Scan the material below for "VEXT", then return each line that contains it.
----- AVAILABLE RECORDS -----
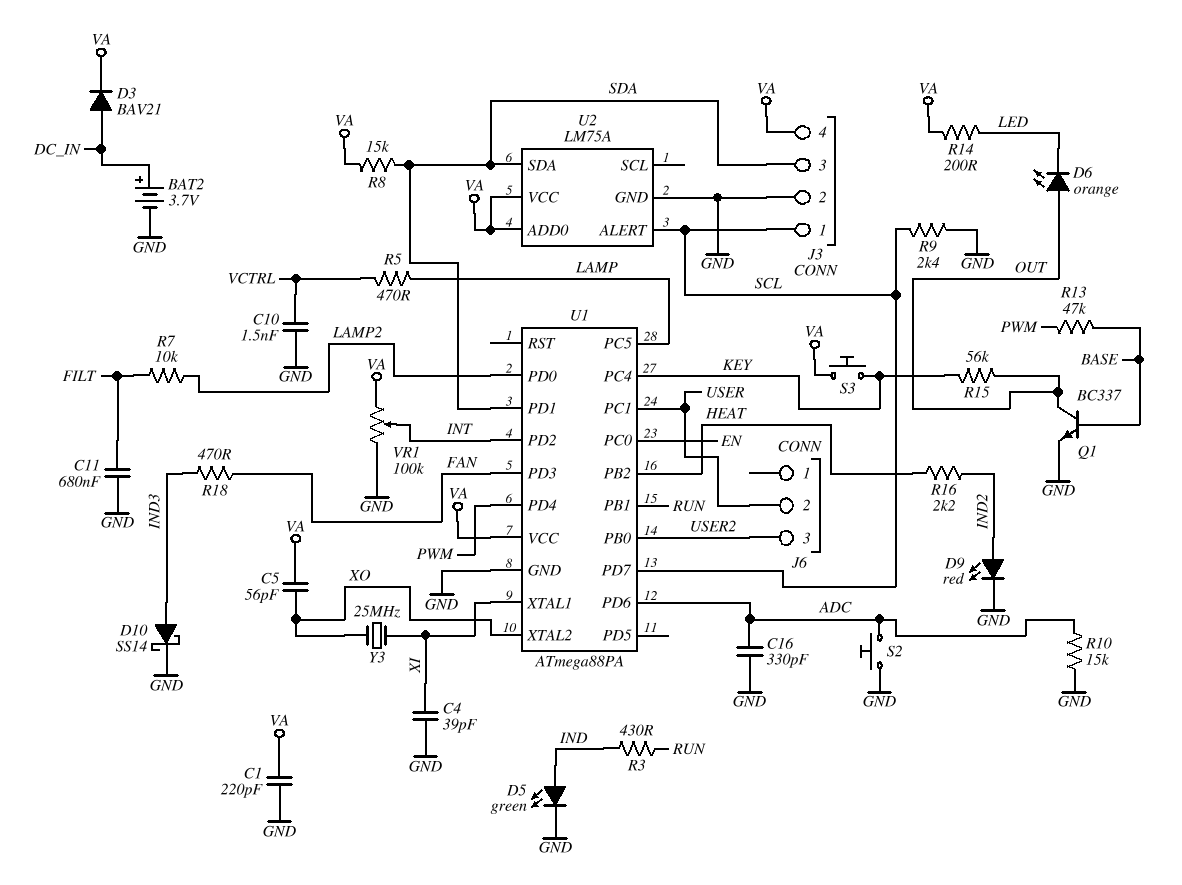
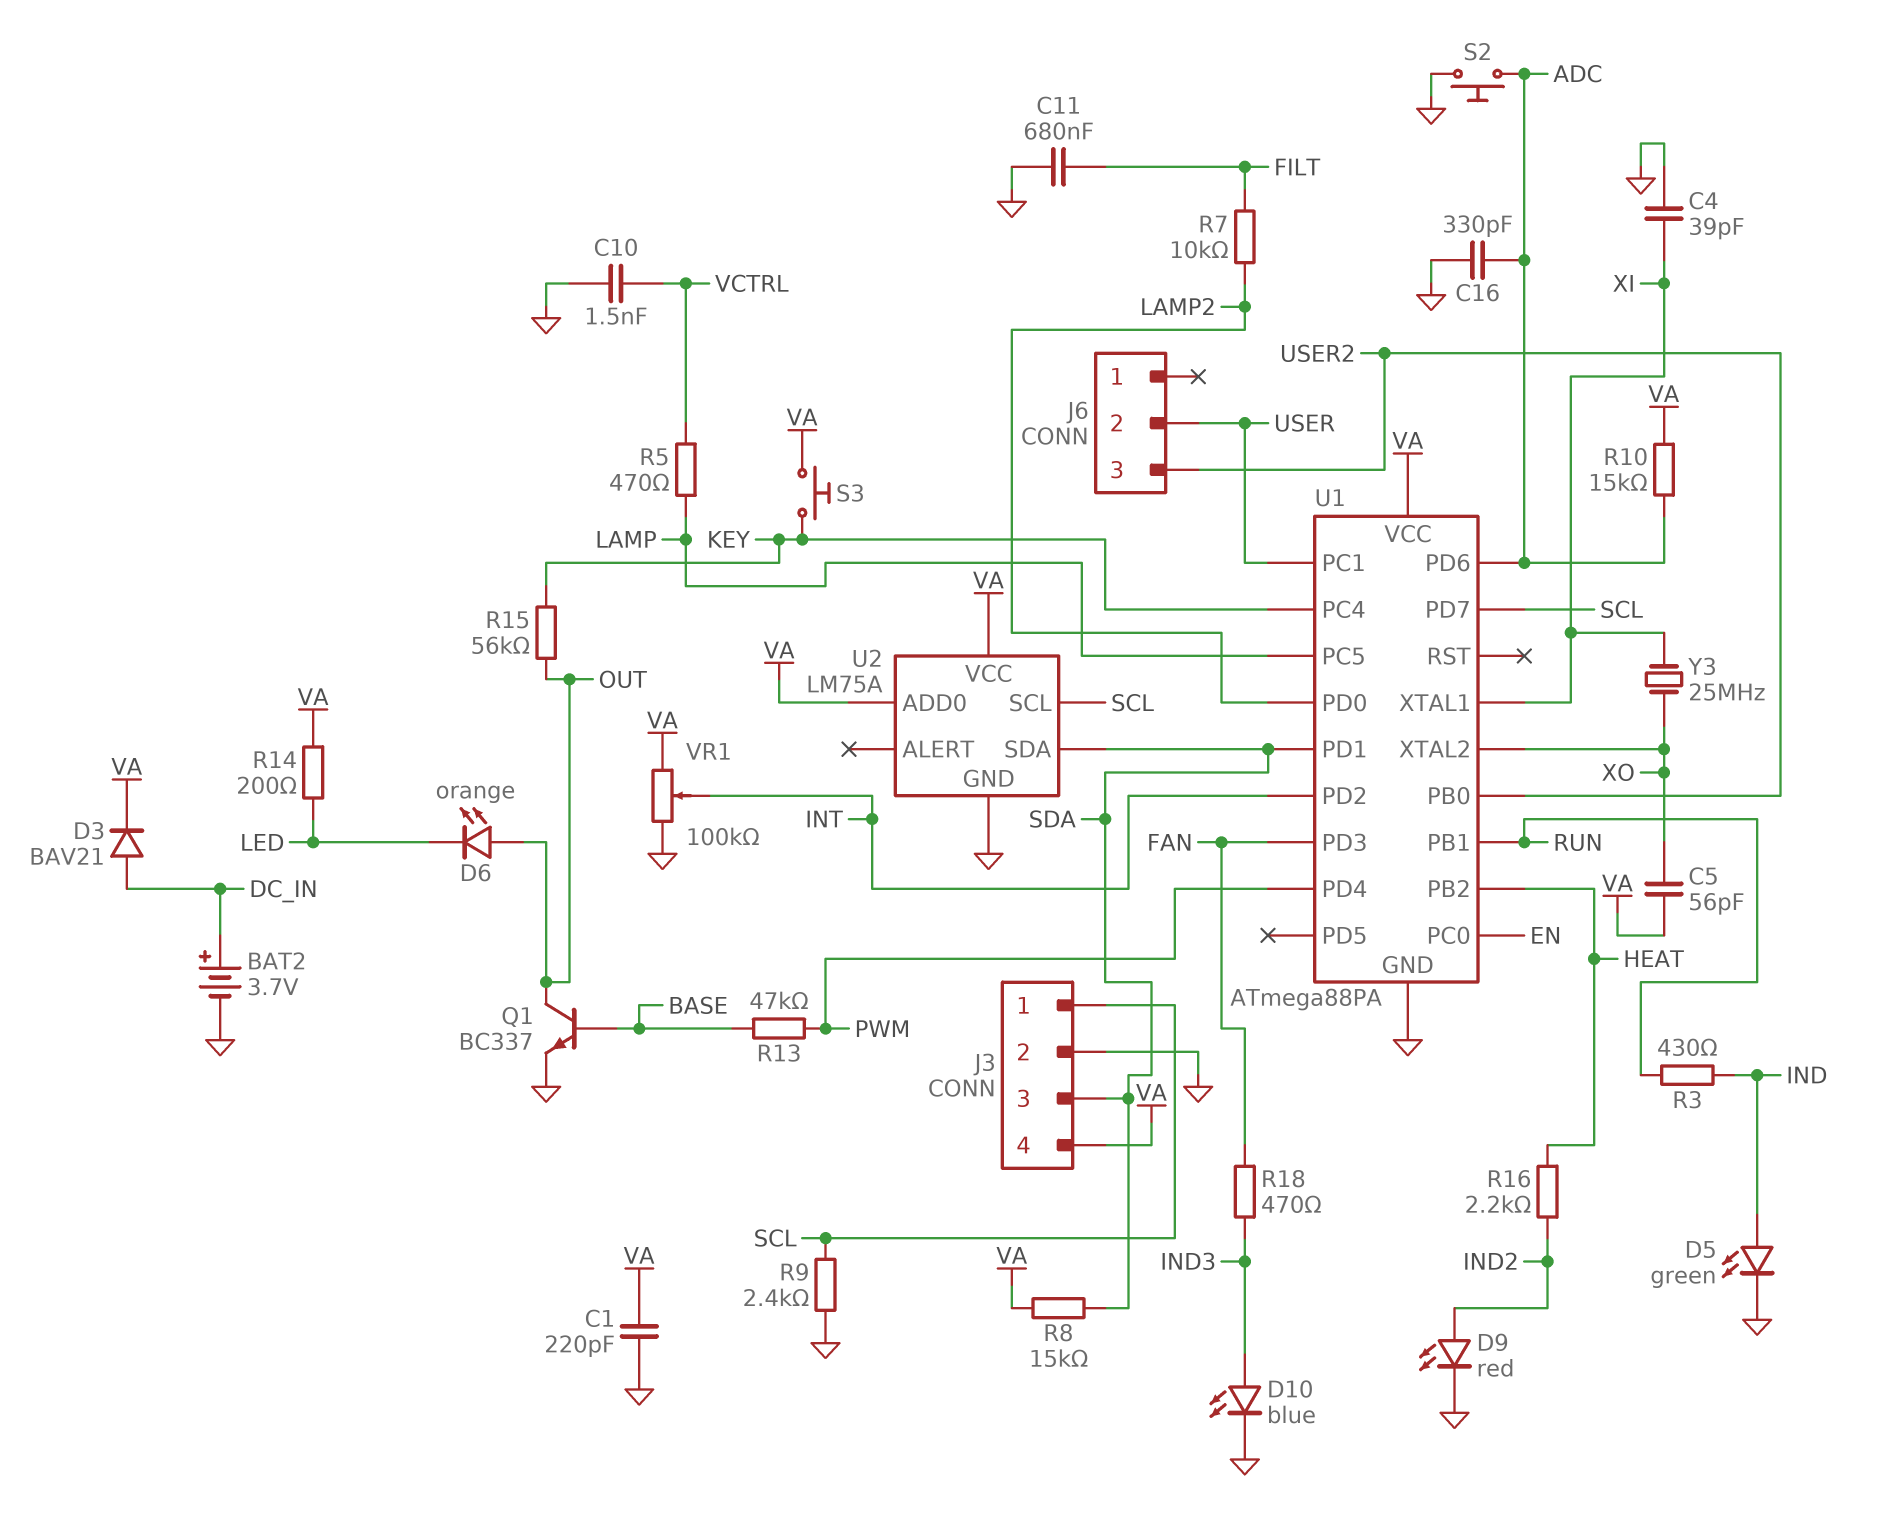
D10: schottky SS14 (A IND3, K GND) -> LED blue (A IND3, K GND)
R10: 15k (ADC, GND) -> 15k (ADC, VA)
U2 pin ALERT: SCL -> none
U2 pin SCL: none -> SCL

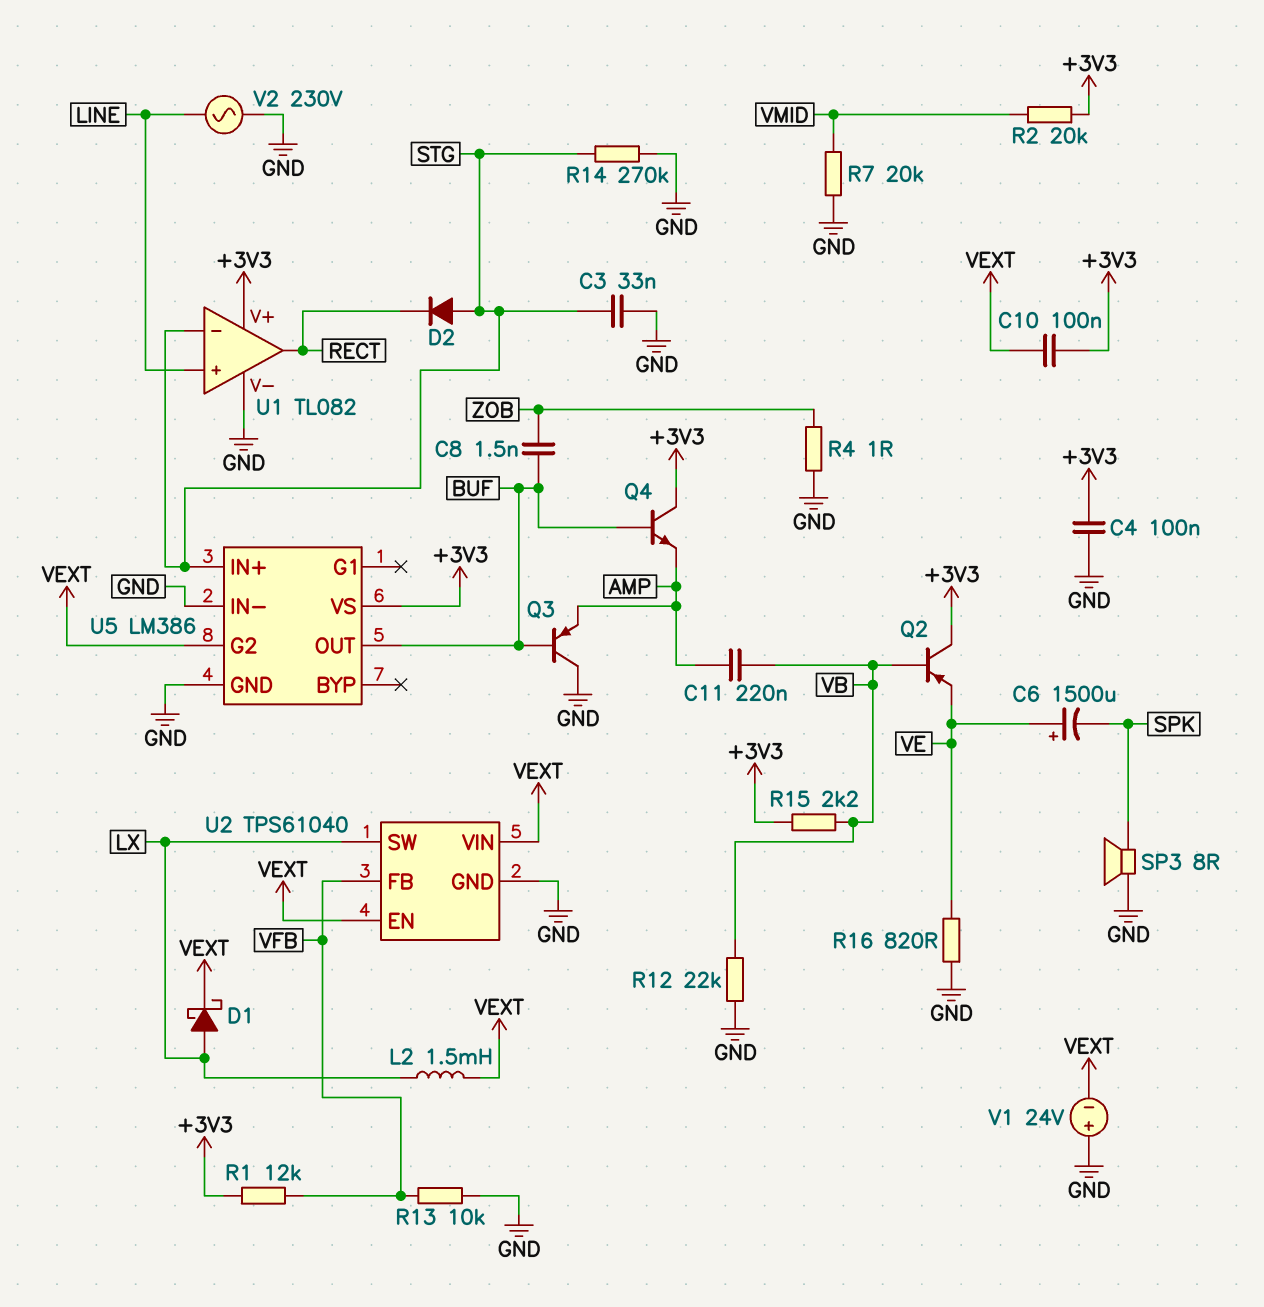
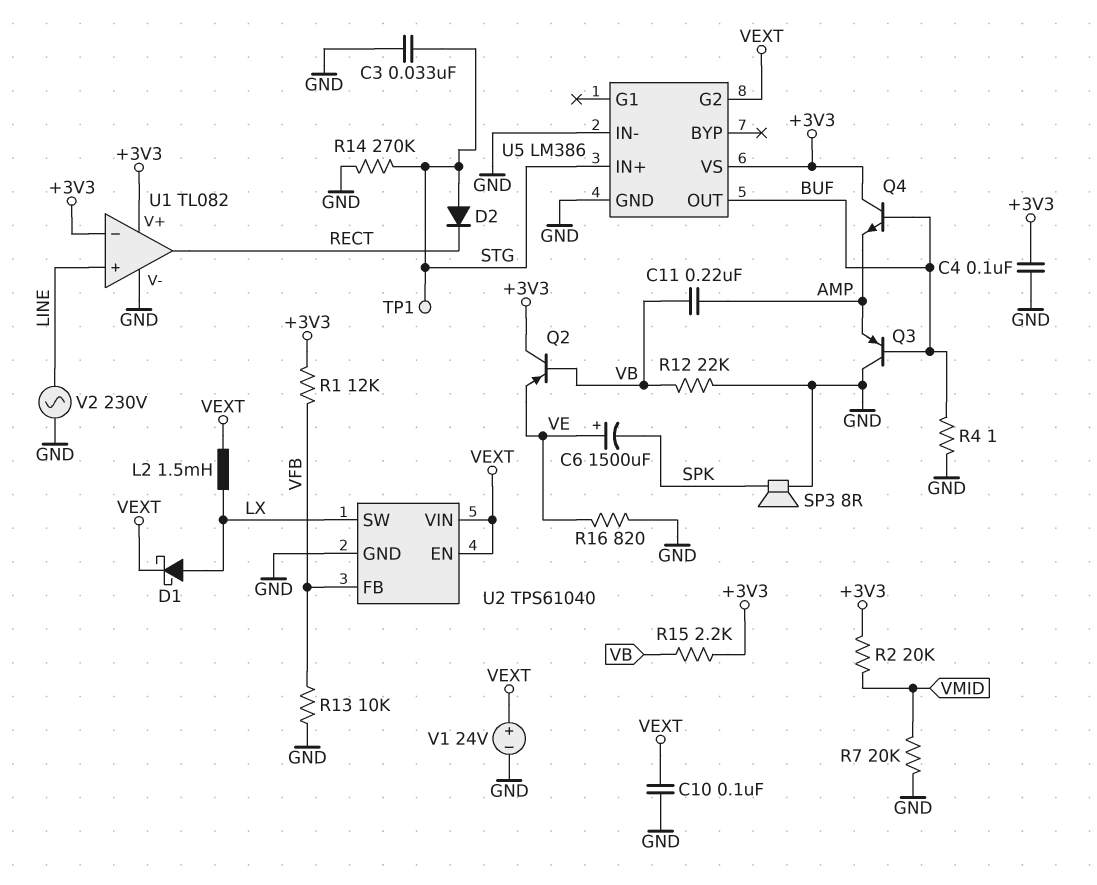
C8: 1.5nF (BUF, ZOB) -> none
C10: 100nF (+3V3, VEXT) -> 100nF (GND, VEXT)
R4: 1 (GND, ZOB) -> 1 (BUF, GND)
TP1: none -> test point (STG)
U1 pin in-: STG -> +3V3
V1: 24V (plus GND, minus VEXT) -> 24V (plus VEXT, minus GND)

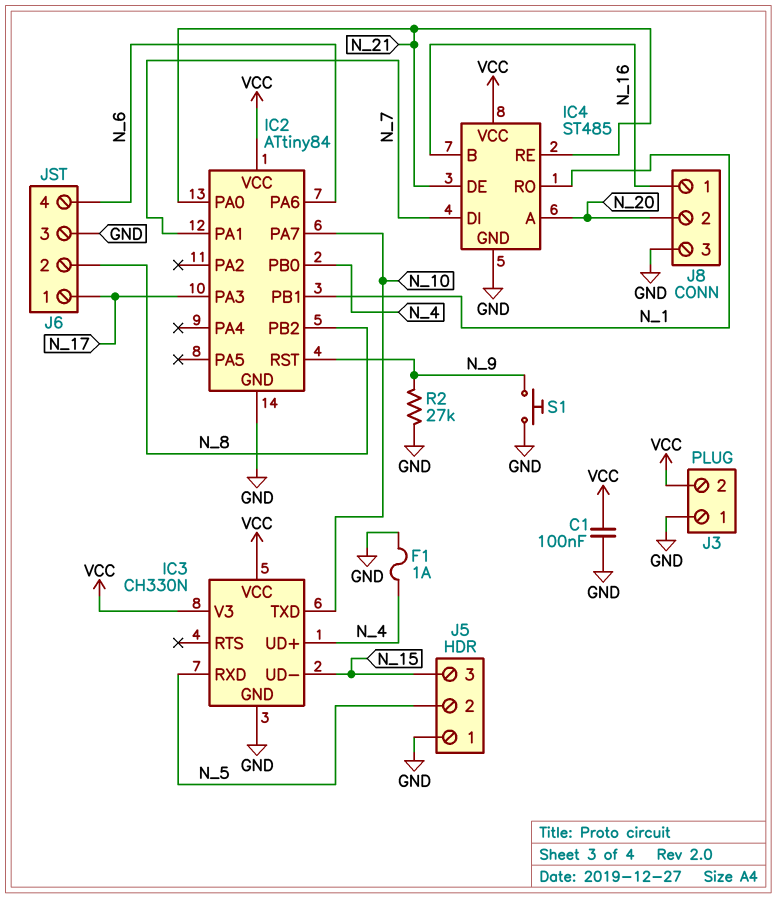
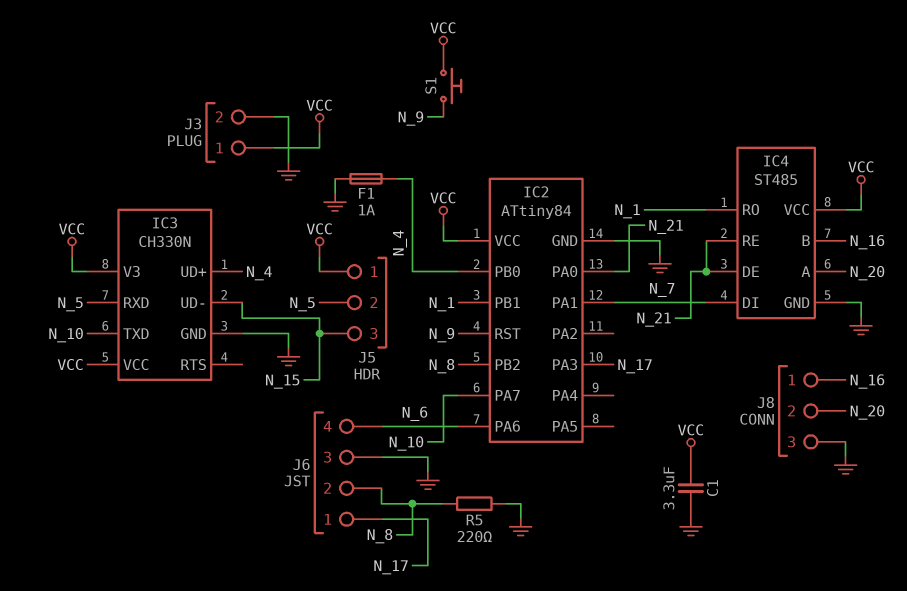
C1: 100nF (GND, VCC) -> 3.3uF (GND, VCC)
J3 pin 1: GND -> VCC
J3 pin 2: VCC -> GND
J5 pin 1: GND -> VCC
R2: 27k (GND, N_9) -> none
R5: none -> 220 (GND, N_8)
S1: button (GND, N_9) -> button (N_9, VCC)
-----
* **FINISHED EXERCISE**
C10: 100nF (+3V3, VEXT) -> 100nF (GND, VEXT)
V1: 24V (plus GND, minus VEXT) -> 24V (plus VEXT, minus GND)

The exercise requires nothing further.